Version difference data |
----
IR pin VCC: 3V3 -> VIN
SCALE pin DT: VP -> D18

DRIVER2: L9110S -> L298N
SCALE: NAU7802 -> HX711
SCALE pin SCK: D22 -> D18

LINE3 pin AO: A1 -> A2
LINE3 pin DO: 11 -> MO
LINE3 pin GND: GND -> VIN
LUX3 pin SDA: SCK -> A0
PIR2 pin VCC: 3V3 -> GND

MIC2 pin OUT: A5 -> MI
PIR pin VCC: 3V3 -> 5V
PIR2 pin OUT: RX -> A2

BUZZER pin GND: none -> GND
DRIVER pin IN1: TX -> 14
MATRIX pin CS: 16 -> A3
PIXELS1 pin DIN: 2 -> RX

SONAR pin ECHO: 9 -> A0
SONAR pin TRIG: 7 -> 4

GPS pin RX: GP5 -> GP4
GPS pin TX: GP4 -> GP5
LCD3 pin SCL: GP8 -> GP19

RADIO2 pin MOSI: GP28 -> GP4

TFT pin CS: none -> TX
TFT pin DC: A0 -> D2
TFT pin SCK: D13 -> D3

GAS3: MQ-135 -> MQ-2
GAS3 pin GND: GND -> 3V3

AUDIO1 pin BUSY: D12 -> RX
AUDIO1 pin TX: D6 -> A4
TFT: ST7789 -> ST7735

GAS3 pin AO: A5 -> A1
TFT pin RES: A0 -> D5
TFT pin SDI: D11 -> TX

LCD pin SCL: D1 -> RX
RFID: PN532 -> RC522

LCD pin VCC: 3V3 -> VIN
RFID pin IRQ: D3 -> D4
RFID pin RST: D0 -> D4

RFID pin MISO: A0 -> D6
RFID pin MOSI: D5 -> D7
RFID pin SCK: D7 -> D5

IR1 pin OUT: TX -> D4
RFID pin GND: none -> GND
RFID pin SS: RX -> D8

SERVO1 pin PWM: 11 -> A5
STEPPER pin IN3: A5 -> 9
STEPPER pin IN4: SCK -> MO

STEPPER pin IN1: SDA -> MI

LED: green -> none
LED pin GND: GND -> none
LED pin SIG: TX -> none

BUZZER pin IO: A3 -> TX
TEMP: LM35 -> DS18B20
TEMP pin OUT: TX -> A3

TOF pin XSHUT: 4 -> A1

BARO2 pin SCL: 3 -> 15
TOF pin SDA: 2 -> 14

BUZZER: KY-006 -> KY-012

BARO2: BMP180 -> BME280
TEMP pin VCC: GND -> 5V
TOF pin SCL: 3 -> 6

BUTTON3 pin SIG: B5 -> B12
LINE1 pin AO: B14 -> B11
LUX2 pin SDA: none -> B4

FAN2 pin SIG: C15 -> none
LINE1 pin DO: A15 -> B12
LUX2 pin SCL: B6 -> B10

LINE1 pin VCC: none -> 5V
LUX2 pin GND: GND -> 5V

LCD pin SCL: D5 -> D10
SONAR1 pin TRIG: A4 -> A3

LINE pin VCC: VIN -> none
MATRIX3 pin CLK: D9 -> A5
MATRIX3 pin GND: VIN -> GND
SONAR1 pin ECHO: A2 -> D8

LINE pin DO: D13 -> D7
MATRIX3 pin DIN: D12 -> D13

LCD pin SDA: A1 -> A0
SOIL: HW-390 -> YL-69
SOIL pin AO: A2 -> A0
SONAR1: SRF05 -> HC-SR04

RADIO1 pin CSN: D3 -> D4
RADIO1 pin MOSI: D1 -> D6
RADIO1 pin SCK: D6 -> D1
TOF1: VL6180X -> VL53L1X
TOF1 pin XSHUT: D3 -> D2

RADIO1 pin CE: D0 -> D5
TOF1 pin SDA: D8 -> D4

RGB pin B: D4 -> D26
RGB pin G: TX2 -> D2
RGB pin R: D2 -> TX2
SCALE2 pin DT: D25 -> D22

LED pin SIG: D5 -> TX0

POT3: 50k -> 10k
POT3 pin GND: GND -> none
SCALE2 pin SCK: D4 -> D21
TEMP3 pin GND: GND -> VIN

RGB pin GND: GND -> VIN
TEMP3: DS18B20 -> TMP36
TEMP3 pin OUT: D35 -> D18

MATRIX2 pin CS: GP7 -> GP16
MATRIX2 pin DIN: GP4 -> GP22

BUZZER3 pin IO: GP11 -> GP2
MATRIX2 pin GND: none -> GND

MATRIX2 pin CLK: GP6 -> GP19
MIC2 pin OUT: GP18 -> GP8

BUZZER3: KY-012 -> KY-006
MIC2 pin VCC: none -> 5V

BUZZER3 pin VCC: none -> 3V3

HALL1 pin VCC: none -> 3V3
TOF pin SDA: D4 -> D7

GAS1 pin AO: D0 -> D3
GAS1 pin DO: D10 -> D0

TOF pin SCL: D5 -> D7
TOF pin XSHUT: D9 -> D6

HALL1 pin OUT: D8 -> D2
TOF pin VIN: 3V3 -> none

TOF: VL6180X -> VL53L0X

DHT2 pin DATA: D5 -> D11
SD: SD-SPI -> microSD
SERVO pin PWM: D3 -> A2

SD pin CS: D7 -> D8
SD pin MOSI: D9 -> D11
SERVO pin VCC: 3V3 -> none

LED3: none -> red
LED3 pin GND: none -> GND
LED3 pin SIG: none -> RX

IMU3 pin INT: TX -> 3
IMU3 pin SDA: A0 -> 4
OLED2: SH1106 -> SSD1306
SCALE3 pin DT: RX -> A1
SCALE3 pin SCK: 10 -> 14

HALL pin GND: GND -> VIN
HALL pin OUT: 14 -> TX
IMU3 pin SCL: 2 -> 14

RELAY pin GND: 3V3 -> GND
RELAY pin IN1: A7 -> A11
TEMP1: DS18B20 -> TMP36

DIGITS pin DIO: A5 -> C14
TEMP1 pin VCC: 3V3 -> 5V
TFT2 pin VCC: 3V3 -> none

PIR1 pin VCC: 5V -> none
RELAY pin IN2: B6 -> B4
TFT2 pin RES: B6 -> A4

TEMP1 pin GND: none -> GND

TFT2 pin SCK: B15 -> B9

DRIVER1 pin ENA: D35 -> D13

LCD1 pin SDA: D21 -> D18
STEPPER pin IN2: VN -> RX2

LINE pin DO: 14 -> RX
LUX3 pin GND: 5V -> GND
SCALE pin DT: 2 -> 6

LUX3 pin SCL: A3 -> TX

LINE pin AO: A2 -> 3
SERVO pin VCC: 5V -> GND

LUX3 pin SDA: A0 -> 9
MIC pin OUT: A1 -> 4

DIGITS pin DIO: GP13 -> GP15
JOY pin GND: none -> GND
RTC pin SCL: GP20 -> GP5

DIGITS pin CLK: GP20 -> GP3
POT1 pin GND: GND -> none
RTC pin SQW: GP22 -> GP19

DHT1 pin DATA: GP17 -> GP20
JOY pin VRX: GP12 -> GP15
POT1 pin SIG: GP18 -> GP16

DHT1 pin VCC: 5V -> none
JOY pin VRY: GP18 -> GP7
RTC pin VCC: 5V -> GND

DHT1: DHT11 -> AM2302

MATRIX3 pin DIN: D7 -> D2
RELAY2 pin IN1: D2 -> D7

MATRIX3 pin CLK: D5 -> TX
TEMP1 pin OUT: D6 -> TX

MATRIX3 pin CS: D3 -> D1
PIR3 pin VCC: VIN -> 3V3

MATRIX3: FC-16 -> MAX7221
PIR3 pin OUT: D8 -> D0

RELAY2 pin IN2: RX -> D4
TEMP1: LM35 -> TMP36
----
Task | An exact copy of all the entries above is what is needed.

Response for this exercise |
IR pin VCC: 3V3 -> VIN
SCALE pin DT: VP -> D18

DRIVER2: L9110S -> L298N
SCALE: NAU7802 -> HX711
SCALE pin SCK: D22 -> D18

LINE3 pin AO: A1 -> A2
LINE3 pin DO: 11 -> MO
LINE3 pin GND: GND -> VIN
LUX3 pin SDA: SCK -> A0
PIR2 pin VCC: 3V3 -> GND

MIC2 pin OUT: A5 -> MI
PIR pin VCC: 3V3 -> 5V
PIR2 pin OUT: RX -> A2

BUZZER pin GND: none -> GND
DRIVER pin IN1: TX -> 14
MATRIX pin CS: 16 -> A3
PIXELS1 pin DIN: 2 -> RX

SONAR pin ECHO: 9 -> A0
SONAR pin TRIG: 7 -> 4

GPS pin RX: GP5 -> GP4
GPS pin TX: GP4 -> GP5
LCD3 pin SCL: GP8 -> GP19

RADIO2 pin MOSI: GP28 -> GP4

TFT pin CS: none -> TX
TFT pin DC: A0 -> D2
TFT pin SCK: D13 -> D3

GAS3: MQ-135 -> MQ-2
GAS3 pin GND: GND -> 3V3

AUDIO1 pin BUSY: D12 -> RX
AUDIO1 pin TX: D6 -> A4
TFT: ST7789 -> ST7735

GAS3 pin AO: A5 -> A1
TFT pin RES: A0 -> D5
TFT pin SDI: D11 -> TX

LCD pin SCL: D1 -> RX
RFID: PN532 -> RC522

LCD pin VCC: 3V3 -> VIN
RFID pin IRQ: D3 -> D4
RFID pin RST: D0 -> D4

RFID pin MISO: A0 -> D6
RFID pin MOSI: D5 -> D7
RFID pin SCK: D7 -> D5

IR1 pin OUT: TX -> D4
RFID pin GND: none -> GND
RFID pin SS: RX -> D8

SERVO1 pin PWM: 11 -> A5
STEPPER pin IN3: A5 -> 9
STEPPER pin IN4: SCK -> MO

STEPPER pin IN1: SDA -> MI

LED: green -> none
LED pin GND: GND -> none
LED pin SIG: TX -> none

BUZZER pin IO: A3 -> TX
TEMP: LM35 -> DS18B20
TEMP pin OUT: TX -> A3

TOF pin XSHUT: 4 -> A1

BARO2 pin SCL: 3 -> 15
TOF pin SDA: 2 -> 14

BUZZER: KY-006 -> KY-012

BARO2: BMP180 -> BME280
TEMP pin VCC: GND -> 5V
TOF pin SCL: 3 -> 6

BUTTON3 pin SIG: B5 -> B12
LINE1 pin AO: B14 -> B11
LUX2 pin SDA: none -> B4

FAN2 pin SIG: C15 -> none
LINE1 pin DO: A15 -> B12
LUX2 pin SCL: B6 -> B10

LINE1 pin VCC: none -> 5V
LUX2 pin GND: GND -> 5V

LCD pin SCL: D5 -> D10
SONAR1 pin TRIG: A4 -> A3

LINE pin VCC: VIN -> none
MATRIX3 pin CLK: D9 -> A5
MATRIX3 pin GND: VIN -> GND
SONAR1 pin ECHO: A2 -> D8

LINE pin DO: D13 -> D7
MATRIX3 pin DIN: D12 -> D13

LCD pin SDA: A1 -> A0
SOIL: HW-390 -> YL-69
SOIL pin AO: A2 -> A0
SONAR1: SRF05 -> HC-SR04

RADIO1 pin CSN: D3 -> D4
RADIO1 pin MOSI: D1 -> D6
RADIO1 pin SCK: D6 -> D1
TOF1: VL6180X -> VL53L1X
TOF1 pin XSHUT: D3 -> D2

RADIO1 pin CE: D0 -> D5
TOF1 pin SDA: D8 -> D4

RGB pin B: D4 -> D26
RGB pin G: TX2 -> D2
RGB pin R: D2 -> TX2
SCALE2 pin DT: D25 -> D22

LED pin SIG: D5 -> TX0

POT3: 50k -> 10k
POT3 pin GND: GND -> none
SCALE2 pin SCK: D4 -> D21
TEMP3 pin GND: GND -> VIN

RGB pin GND: GND -> VIN
TEMP3: DS18B20 -> TMP36
TEMP3 pin OUT: D35 -> D18

MATRIX2 pin CS: GP7 -> GP16
MATRIX2 pin DIN: GP4 -> GP22

BUZZER3 pin IO: GP11 -> GP2
MATRIX2 pin GND: none -> GND

MATRIX2 pin CLK: GP6 -> GP19
MIC2 pin OUT: GP18 -> GP8

BUZZER3: KY-012 -> KY-006
MIC2 pin VCC: none -> 5V

BUZZER3 pin VCC: none -> 3V3

HALL1 pin VCC: none -> 3V3
TOF pin SDA: D4 -> D7

GAS1 pin AO: D0 -> D3
GAS1 pin DO: D10 -> D0

TOF pin SCL: D5 -> D7
TOF pin XSHUT: D9 -> D6

HALL1 pin OUT: D8 -> D2
TOF pin VIN: 3V3 -> none

TOF: VL6180X -> VL53L0X

DHT2 pin DATA: D5 -> D11
SD: SD-SPI -> microSD
SERVO pin PWM: D3 -> A2

SD pin CS: D7 -> D8
SD pin MOSI: D9 -> D11
SERVO pin VCC: 3V3 -> none

LED3: none -> red
LED3 pin GND: none -> GND
LED3 pin SIG: none -> RX

IMU3 pin INT: TX -> 3
IMU3 pin SDA: A0 -> 4
OLED2: SH1106 -> SSD1306
SCALE3 pin DT: RX -> A1
SCALE3 pin SCK: 10 -> 14

HALL pin GND: GND -> VIN
HALL pin OUT: 14 -> TX
IMU3 pin SCL: 2 -> 14

RELAY pin GND: 3V3 -> GND
RELAY pin IN1: A7 -> A11
TEMP1: DS18B20 -> TMP36

DIGITS pin DIO: A5 -> C14
TEMP1 pin VCC: 3V3 -> 5V
TFT2 pin VCC: 3V3 -> none

PIR1 pin VCC: 5V -> none
RELAY pin IN2: B6 -> B4
TFT2 pin RES: B6 -> A4

TEMP1 pin GND: none -> GND

TFT2 pin SCK: B15 -> B9

DRIVER1 pin ENA: D35 -> D13

LCD1 pin SDA: D21 -> D18
STEPPER pin IN2: VN -> RX2

LINE pin DO: 14 -> RX
LUX3 pin GND: 5V -> GND
SCALE pin DT: 2 -> 6

LUX3 pin SCL: A3 -> TX

LINE pin AO: A2 -> 3
SERVO pin VCC: 5V -> GND

LUX3 pin SDA: A0 -> 9
MIC pin OUT: A1 -> 4

DIGITS pin DIO: GP13 -> GP15
JOY pin GND: none -> GND
RTC pin SCL: GP20 -> GP5

DIGITS pin CLK: GP20 -> GP3
POT1 pin GND: GND -> none
RTC pin SQW: GP22 -> GP19

DHT1 pin DATA: GP17 -> GP20
JOY pin VRX: GP12 -> GP15
POT1 pin SIG: GP18 -> GP16

DHT1 pin VCC: 5V -> none
JOY pin VRY: GP18 -> GP7
RTC pin VCC: 5V -> GND

DHT1: DHT11 -> AM2302

MATRIX3 pin DIN: D7 -> D2
RELAY2 pin IN1: D2 -> D7

MATRIX3 pin CLK: D5 -> TX
TEMP1 pin OUT: D6 -> TX

MATRIX3 pin CS: D3 -> D1
PIR3 pin VCC: VIN -> 3V3

MATRIX3: FC-16 -> MAX7221
PIR3 pin OUT: D8 -> D0

RELAY2 pin IN2: RX -> D4
TEMP1: LM35 -> TMP36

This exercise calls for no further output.